Could you return all of the records exactly, minus their images?
##### Entries shown
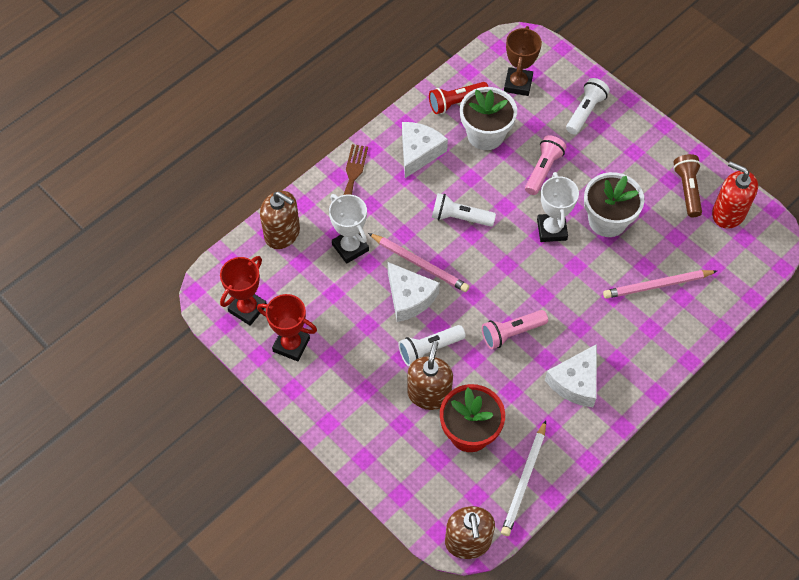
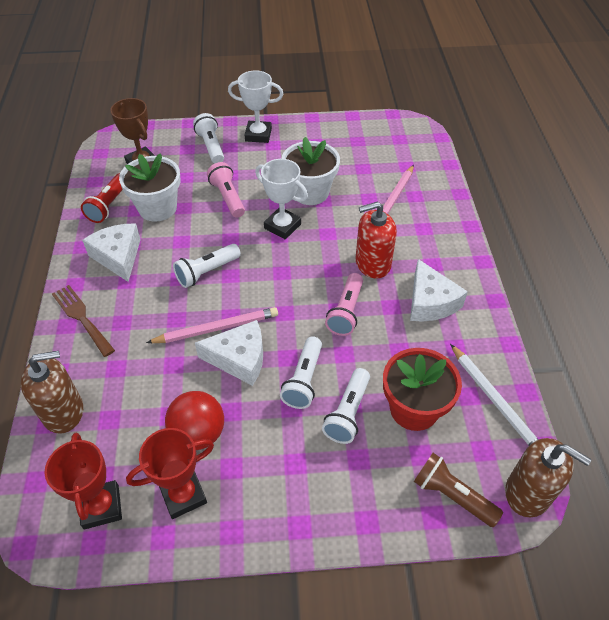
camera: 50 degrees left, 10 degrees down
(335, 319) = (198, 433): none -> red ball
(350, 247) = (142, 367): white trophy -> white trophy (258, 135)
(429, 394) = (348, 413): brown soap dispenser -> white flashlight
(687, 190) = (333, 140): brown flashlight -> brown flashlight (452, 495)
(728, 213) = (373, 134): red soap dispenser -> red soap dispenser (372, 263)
##########
Problem solution:
camera: 50 degrees left, 10 degrees down
(335, 319) = (198, 433): none -> red ball
(350, 247) = (142, 367): white trophy -> white trophy (258, 135)
(429, 394) = (348, 413): brown soap dispenser -> white flashlight
(687, 190) = (333, 140): brown flashlight -> brown flashlight (452, 495)
(728, 213) = (373, 134): red soap dispenser -> red soap dispenser (372, 263)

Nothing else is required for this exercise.